- _Given records_:
════
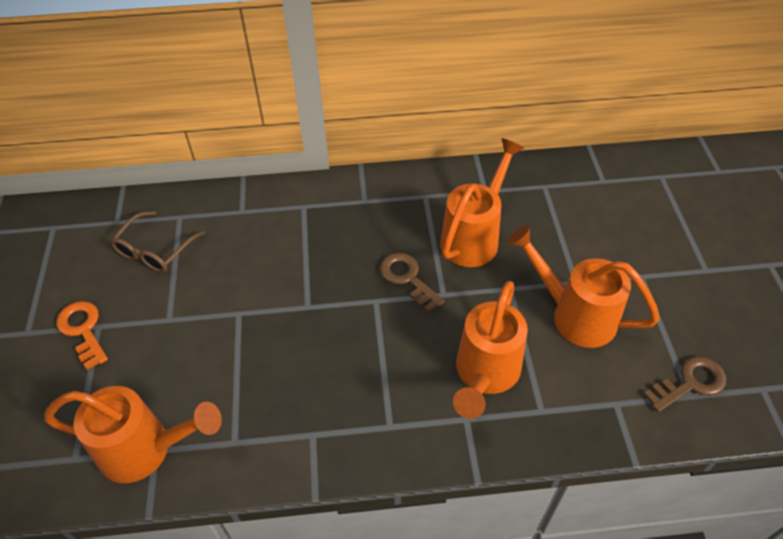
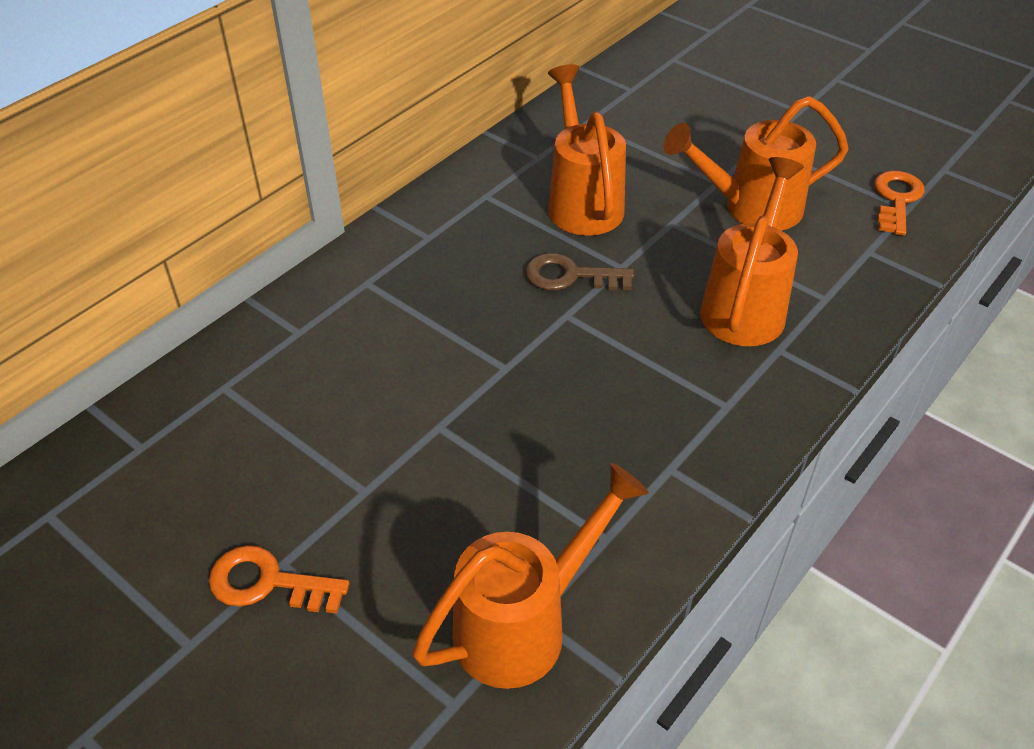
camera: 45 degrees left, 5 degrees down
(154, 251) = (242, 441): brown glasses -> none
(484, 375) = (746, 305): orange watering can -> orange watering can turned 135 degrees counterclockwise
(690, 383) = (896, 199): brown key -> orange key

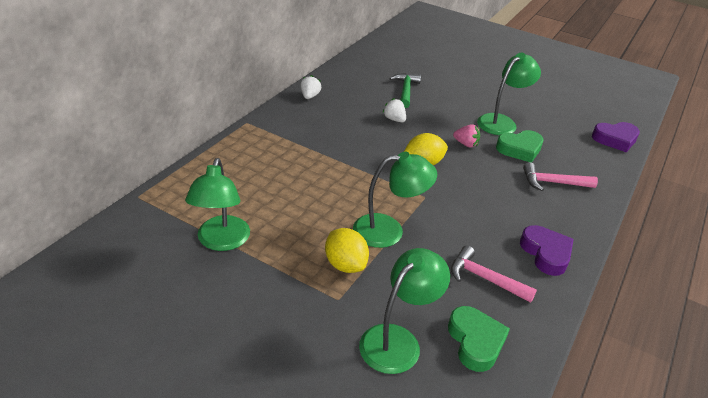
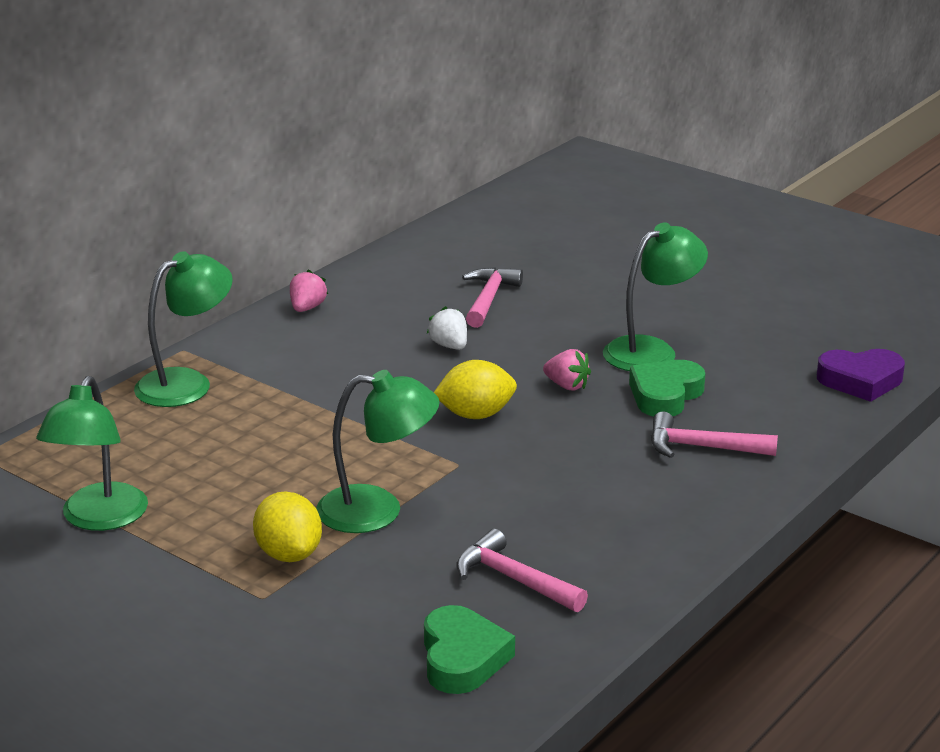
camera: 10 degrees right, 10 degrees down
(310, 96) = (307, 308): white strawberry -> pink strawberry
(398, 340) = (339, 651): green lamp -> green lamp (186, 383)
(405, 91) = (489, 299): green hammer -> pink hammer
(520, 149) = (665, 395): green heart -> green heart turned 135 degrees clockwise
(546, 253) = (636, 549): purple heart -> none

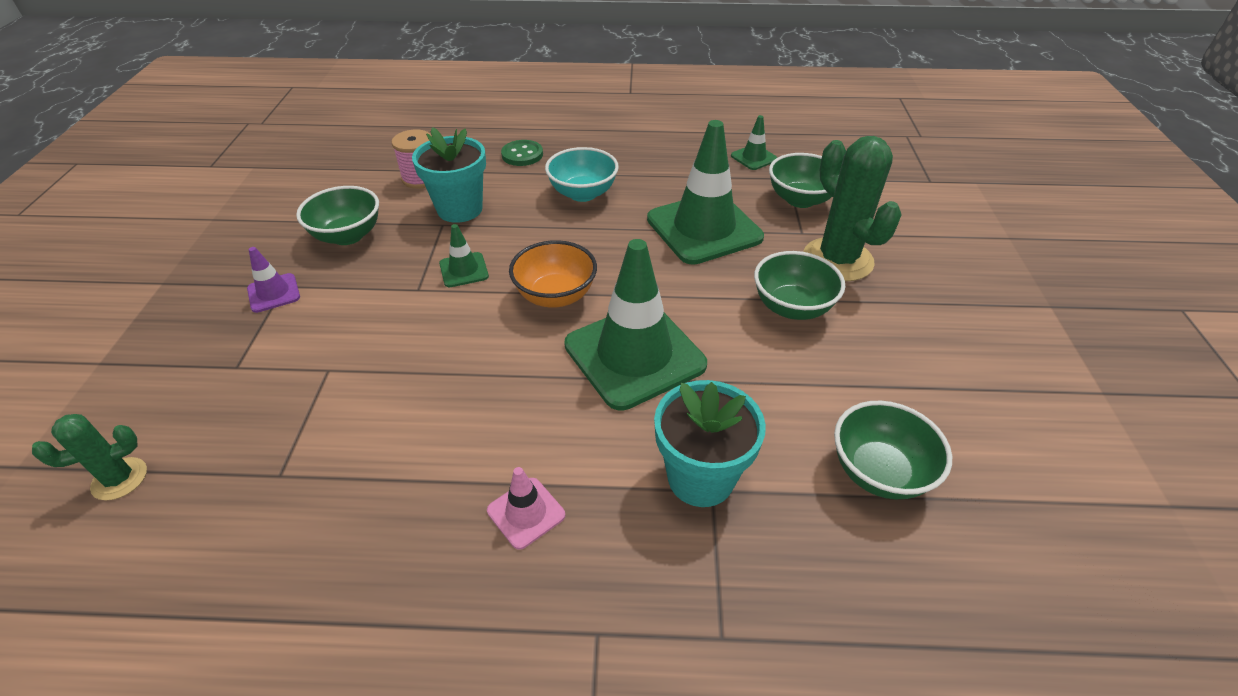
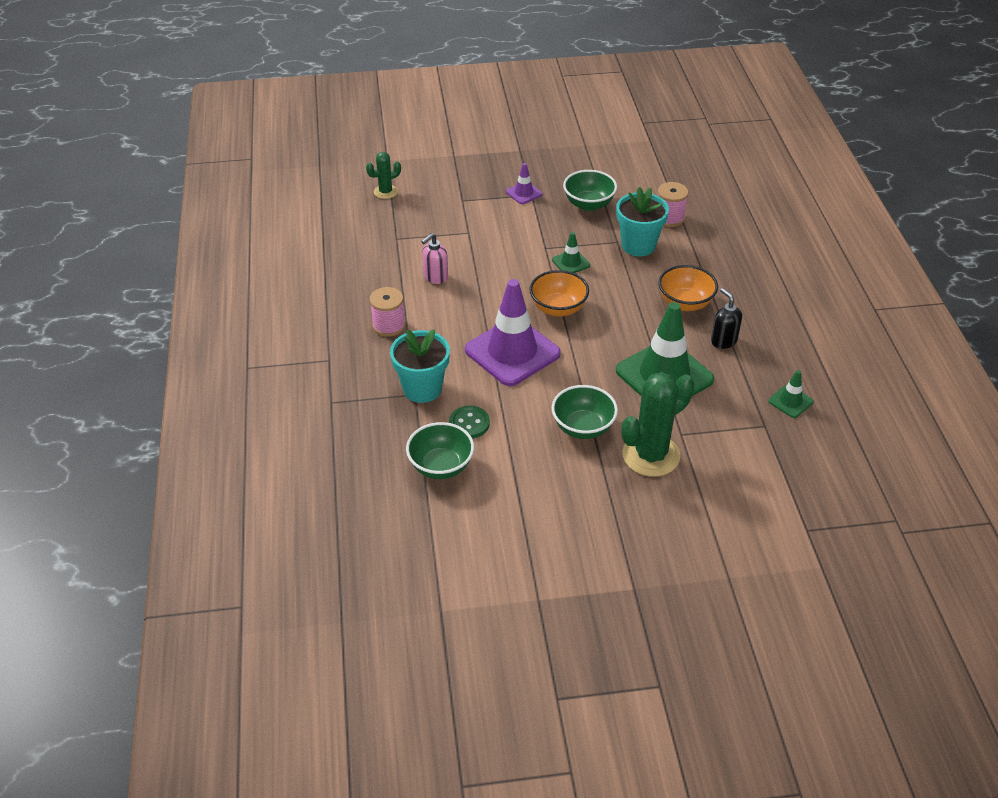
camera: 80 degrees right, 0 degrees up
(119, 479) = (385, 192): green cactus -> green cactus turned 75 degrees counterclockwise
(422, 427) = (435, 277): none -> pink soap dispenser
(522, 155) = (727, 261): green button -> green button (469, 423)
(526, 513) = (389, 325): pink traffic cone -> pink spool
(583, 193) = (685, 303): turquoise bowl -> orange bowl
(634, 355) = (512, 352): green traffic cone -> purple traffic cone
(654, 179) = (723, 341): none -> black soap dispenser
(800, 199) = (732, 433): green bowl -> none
════
- _What is being asked_:
Where a line of the records has the string "heart", return that line.

- _Solved exercise_:
(520, 149) = (665, 395): green heart -> green heart turned 135 degrees clockwise
(546, 253) = (636, 549): purple heart -> none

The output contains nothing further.